====== EXTRACTED DATA
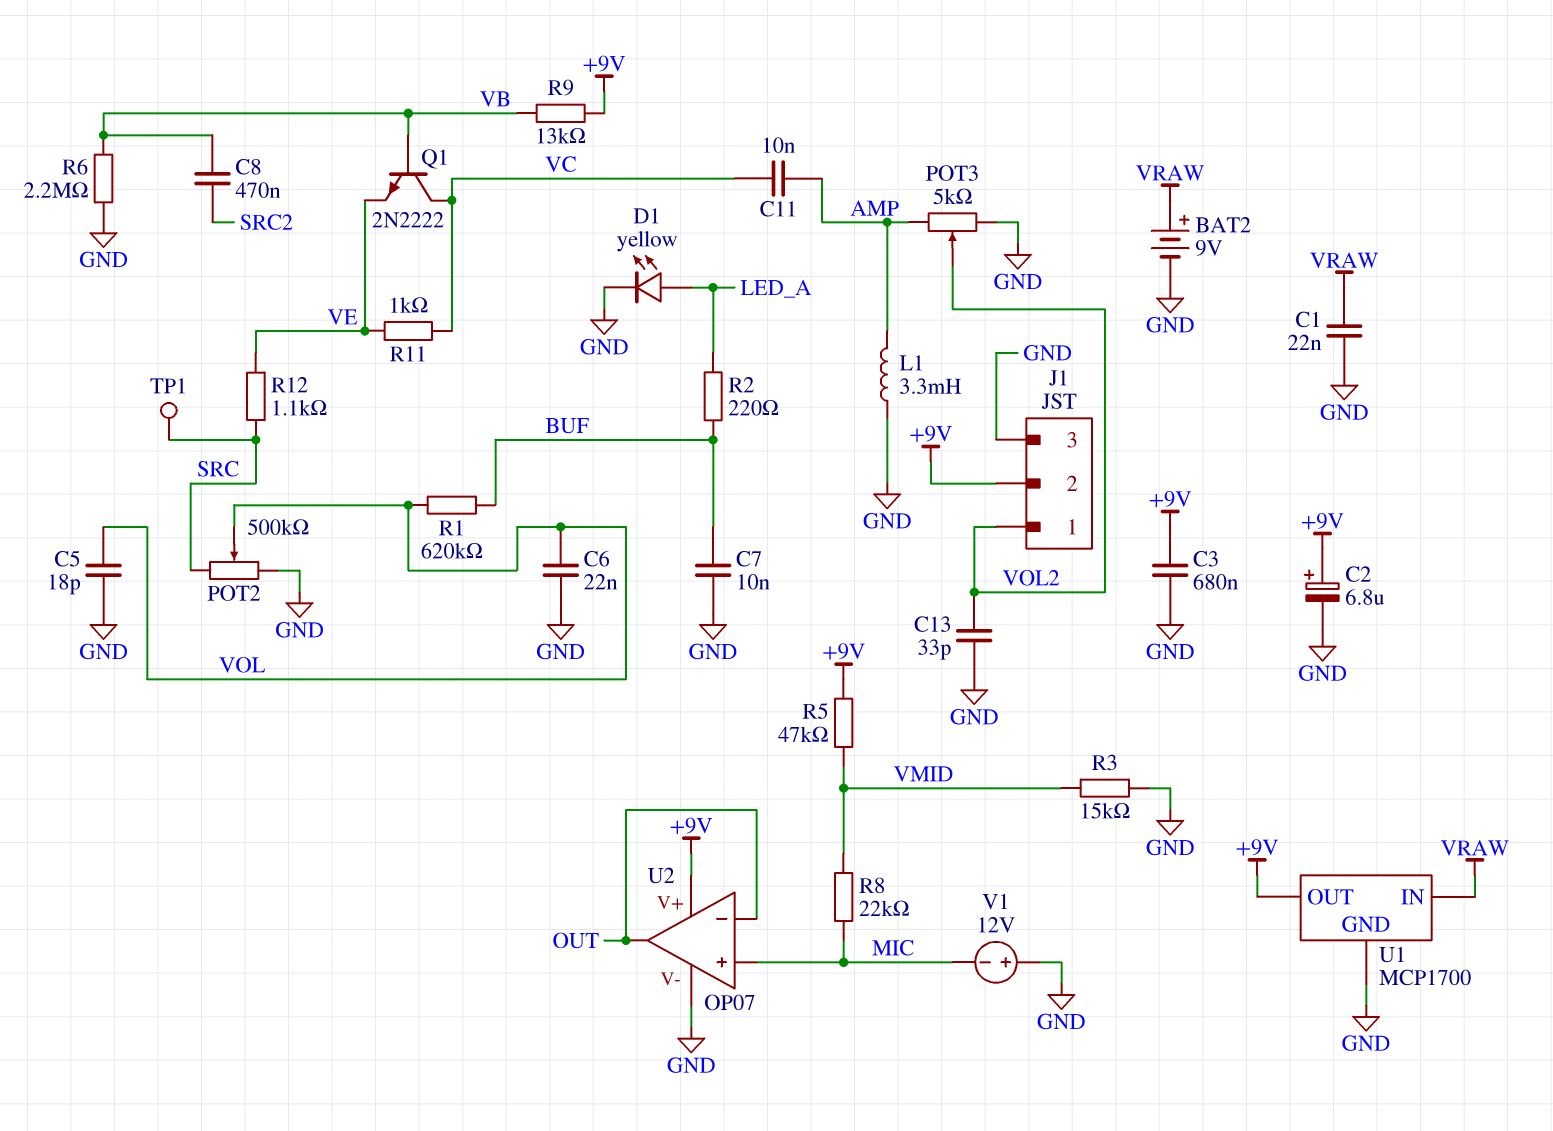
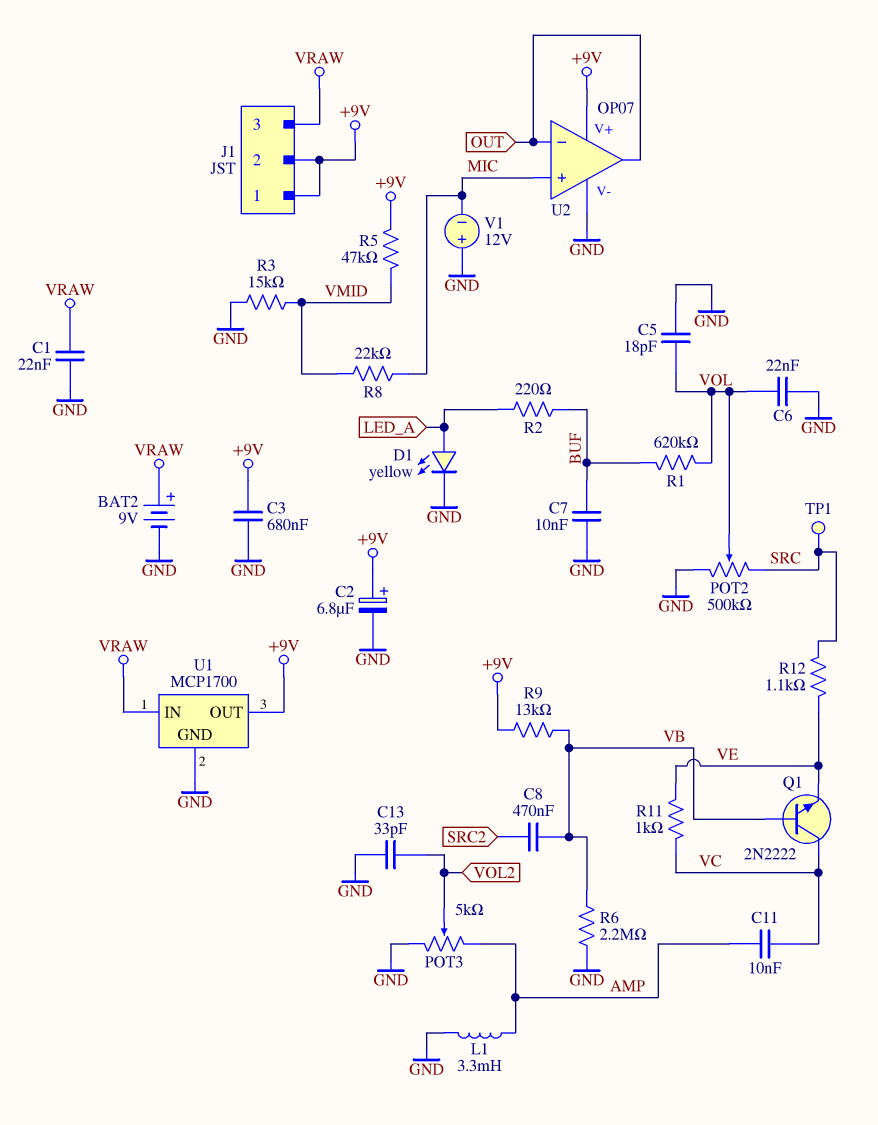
J1 pin 1: VOL2 -> +9V
J1 pin 3: GND -> VRAW

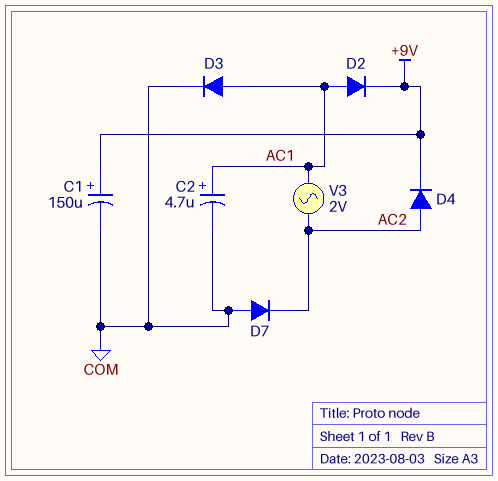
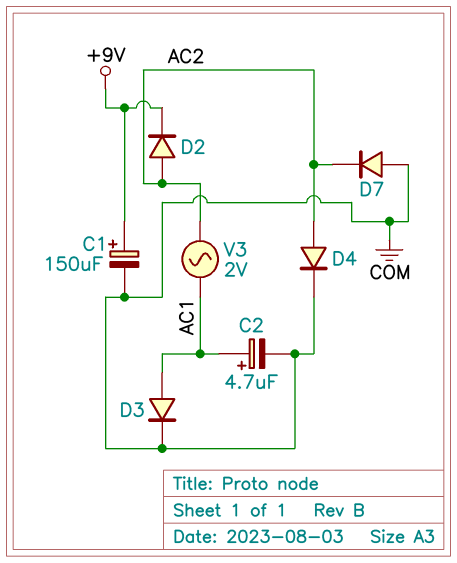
D2: diode (A AC1, K +9V) -> diode (A AC2, K +9V)
D4: diode (A AC2, K +9V) -> diode (A AC2, K COM)

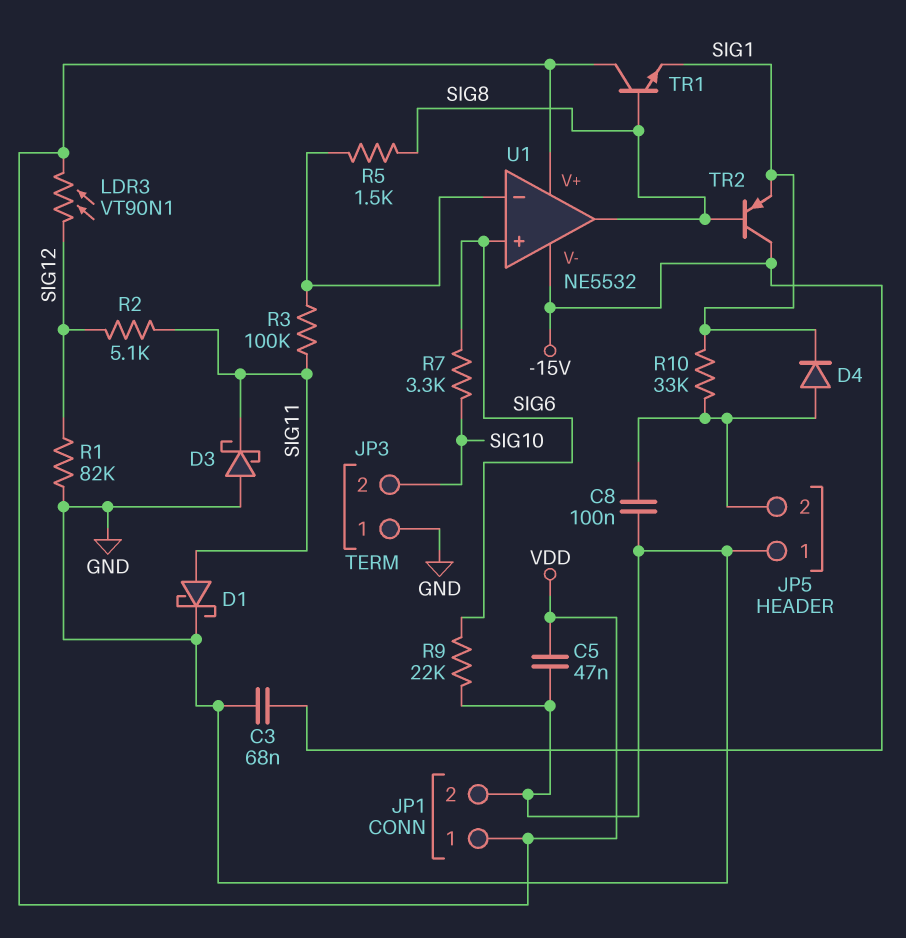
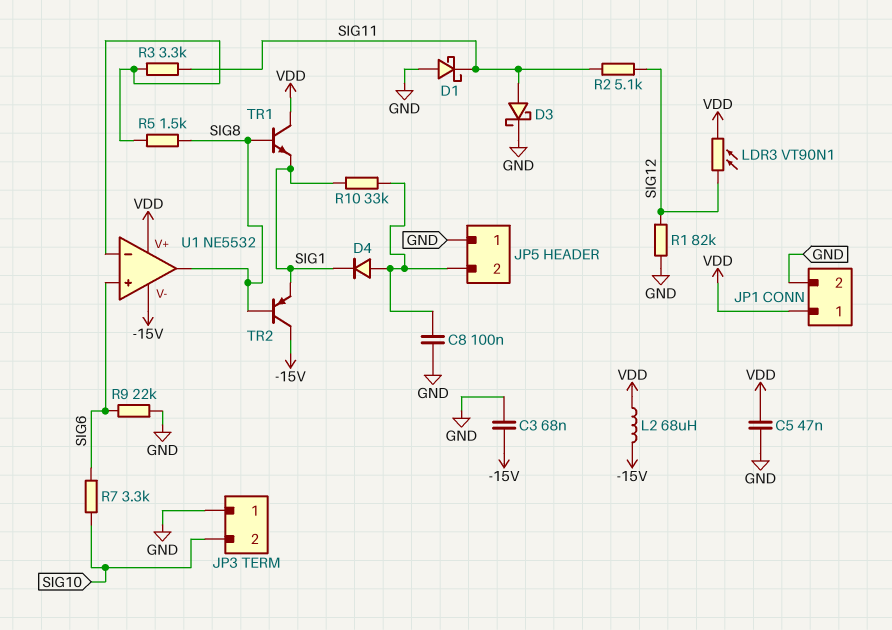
D1: schottky (A SIG11, K GND) -> schottky (A GND, K SIG11)
D3: schottky (A GND, K SIG11) -> schottky (A SIG11, K GND)
L2: none -> 68uH (-15V, VDD)
R3: 100k (SIG11, U1/in-) -> 3.3k (SIG11, U1/in-)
============
▶ [WHAT YOU SHOULD DO]
Work out how many lines in the data contain "schottky" and state that number with nothing added.

▶ [RESULT OF THIS EXERCISE]
2